In the entries below, report every line that contains the word "near", matching case exactly.
════
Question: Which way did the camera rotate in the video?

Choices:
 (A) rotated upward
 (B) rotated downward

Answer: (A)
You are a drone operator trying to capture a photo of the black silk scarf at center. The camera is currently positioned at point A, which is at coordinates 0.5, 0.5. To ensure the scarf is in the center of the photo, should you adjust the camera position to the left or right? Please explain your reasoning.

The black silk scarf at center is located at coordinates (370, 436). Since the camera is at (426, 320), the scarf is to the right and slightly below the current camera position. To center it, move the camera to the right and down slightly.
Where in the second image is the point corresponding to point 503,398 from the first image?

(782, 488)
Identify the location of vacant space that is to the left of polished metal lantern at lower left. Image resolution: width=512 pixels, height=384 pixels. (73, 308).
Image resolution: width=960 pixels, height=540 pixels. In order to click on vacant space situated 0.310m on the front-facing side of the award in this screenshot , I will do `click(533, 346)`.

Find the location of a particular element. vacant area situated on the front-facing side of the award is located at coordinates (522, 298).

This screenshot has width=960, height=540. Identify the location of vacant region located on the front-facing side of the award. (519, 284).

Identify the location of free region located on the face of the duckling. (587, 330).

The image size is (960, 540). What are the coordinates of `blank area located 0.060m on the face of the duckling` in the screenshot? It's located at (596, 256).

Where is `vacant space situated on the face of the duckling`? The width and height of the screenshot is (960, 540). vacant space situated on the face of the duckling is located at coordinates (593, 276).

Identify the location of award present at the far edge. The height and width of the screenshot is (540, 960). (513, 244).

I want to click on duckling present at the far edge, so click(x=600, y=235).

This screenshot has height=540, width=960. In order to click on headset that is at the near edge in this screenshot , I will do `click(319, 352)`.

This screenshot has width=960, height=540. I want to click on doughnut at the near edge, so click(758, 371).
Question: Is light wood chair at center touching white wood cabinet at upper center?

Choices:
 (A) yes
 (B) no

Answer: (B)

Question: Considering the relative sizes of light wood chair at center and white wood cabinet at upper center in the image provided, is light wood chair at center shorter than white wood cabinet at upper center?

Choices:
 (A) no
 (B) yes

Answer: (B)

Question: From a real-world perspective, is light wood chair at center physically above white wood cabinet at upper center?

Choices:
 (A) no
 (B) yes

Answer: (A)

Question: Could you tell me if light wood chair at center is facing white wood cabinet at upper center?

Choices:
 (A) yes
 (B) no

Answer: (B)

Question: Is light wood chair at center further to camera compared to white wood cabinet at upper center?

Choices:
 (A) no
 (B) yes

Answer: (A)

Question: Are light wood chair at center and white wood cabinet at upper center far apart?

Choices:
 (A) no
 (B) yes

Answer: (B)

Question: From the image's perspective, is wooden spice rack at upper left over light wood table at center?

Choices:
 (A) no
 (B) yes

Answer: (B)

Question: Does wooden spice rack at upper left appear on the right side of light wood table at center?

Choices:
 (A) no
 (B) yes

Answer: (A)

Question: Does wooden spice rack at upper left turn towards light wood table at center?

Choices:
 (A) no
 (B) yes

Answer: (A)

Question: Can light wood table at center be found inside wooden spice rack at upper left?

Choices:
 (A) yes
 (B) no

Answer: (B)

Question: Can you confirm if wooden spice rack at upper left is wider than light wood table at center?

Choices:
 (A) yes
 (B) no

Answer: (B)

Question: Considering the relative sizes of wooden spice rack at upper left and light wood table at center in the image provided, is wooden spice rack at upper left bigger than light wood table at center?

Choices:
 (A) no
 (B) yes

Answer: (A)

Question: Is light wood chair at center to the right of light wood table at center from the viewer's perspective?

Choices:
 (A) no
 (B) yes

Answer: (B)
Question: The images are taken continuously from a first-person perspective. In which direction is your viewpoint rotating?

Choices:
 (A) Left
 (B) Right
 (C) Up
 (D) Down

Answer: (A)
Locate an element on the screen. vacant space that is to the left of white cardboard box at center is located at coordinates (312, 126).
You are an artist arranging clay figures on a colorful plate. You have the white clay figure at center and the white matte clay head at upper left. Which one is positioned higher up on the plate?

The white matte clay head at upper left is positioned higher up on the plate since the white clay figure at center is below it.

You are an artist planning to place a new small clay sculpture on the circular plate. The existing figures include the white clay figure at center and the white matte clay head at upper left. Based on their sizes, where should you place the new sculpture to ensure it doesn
════
> **RESULT OF THE TASK**
This screenshot has height=540, width=960. In order to click on headset that is at the near edge in this screenshot , I will do `click(319, 352)`.
This screenshot has width=960, height=540. I want to click on doughnut at the near edge, so click(758, 371).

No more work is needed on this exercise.